→ **About this task**: What you write should match, word for word, the lines from the one containing "tv unit: (245, 323) -> (284, 350), moved" through the end of the data, with no pictures.

Spatial edit records:
■ ■ ■
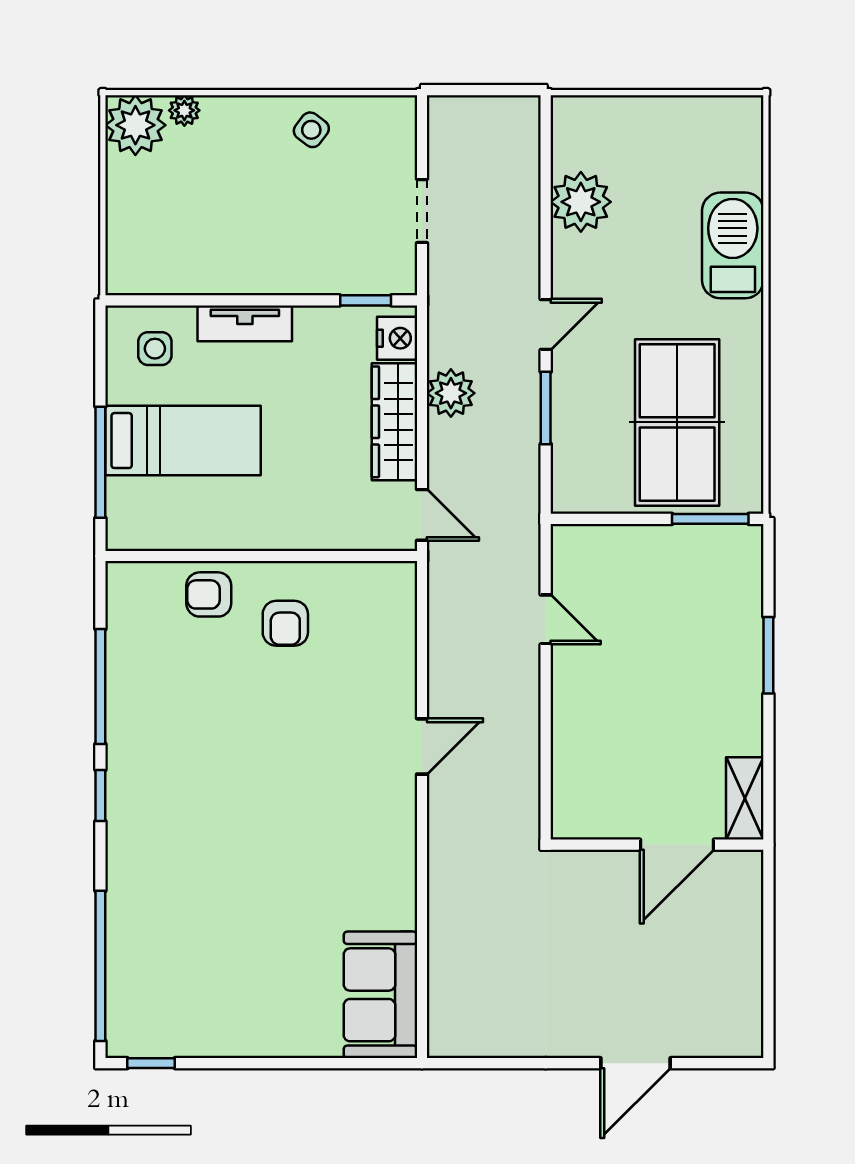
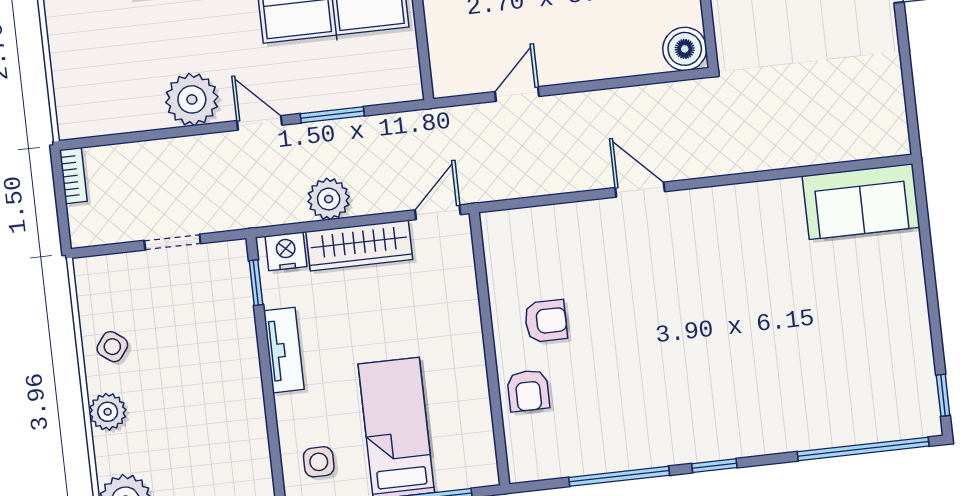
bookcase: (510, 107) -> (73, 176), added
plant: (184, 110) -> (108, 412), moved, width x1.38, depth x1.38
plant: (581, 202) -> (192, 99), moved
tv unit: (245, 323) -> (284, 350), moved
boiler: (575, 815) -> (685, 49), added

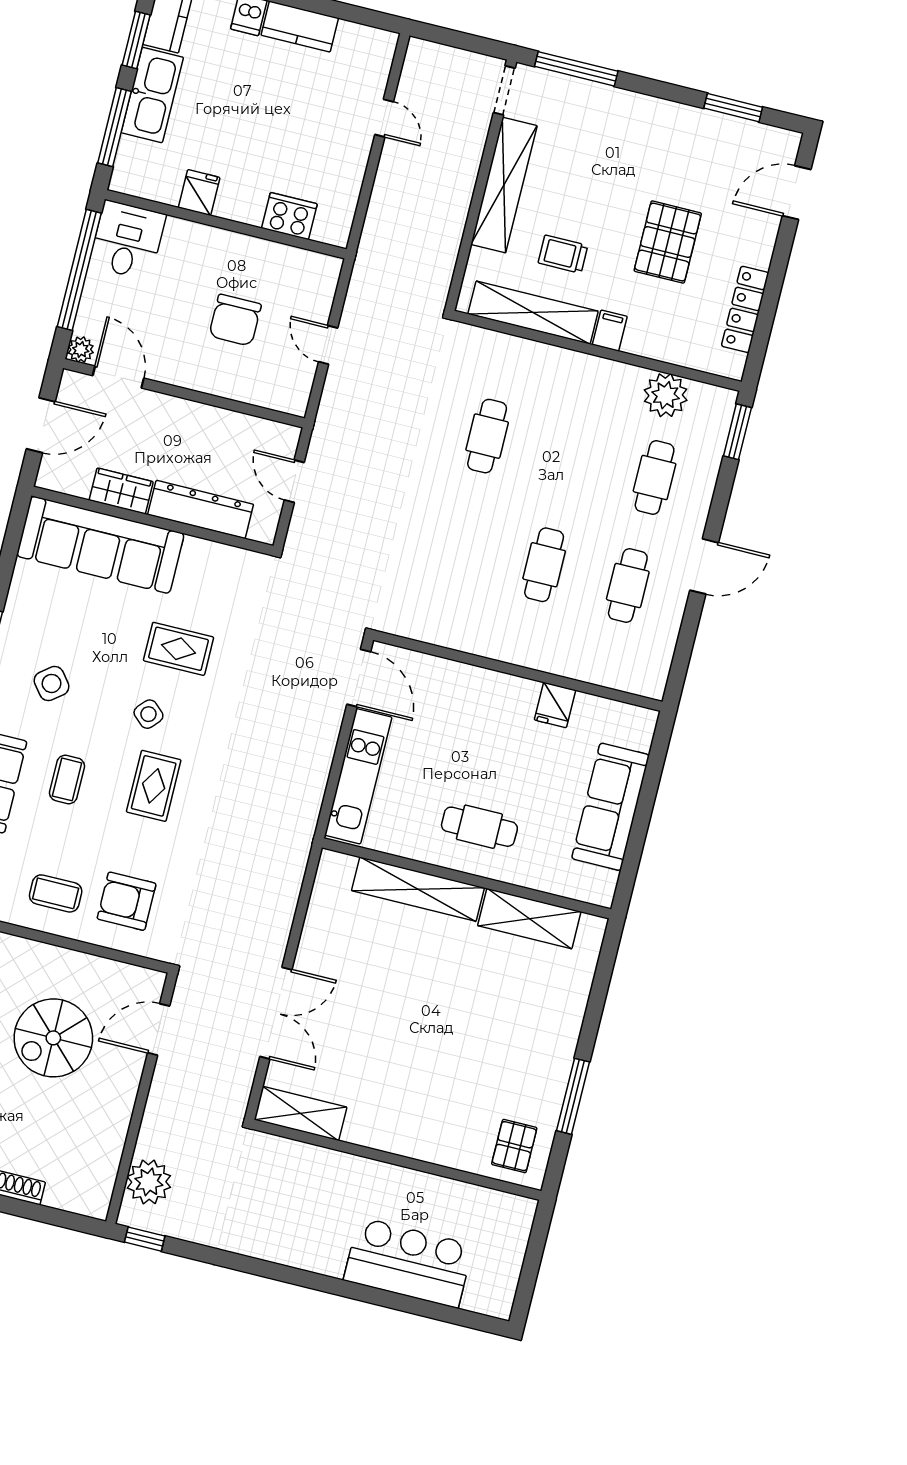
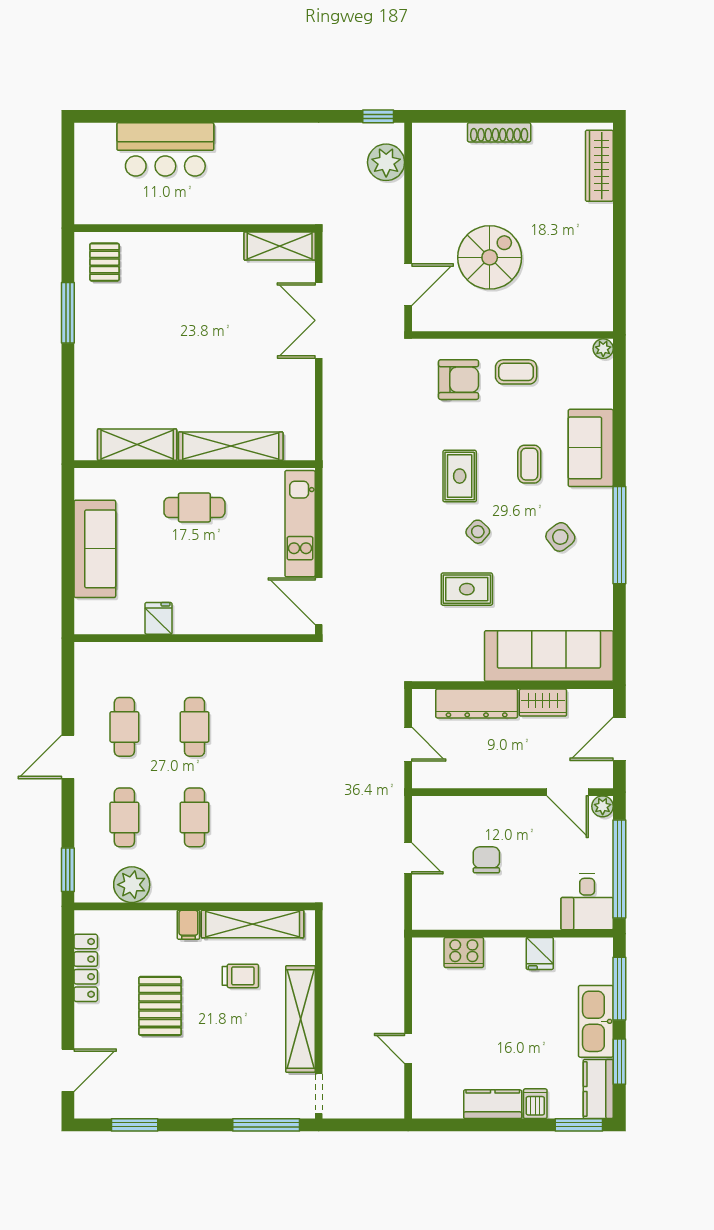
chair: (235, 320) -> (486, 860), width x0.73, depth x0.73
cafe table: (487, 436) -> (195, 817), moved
■ ■ ■
→ **Task result**:
tv unit: (245, 323) -> (284, 350), moved
boiler: (575, 815) -> (685, 49), added

chair: (235, 320) -> (486, 860), width x0.73, depth x0.73
cafe table: (487, 436) -> (195, 817), moved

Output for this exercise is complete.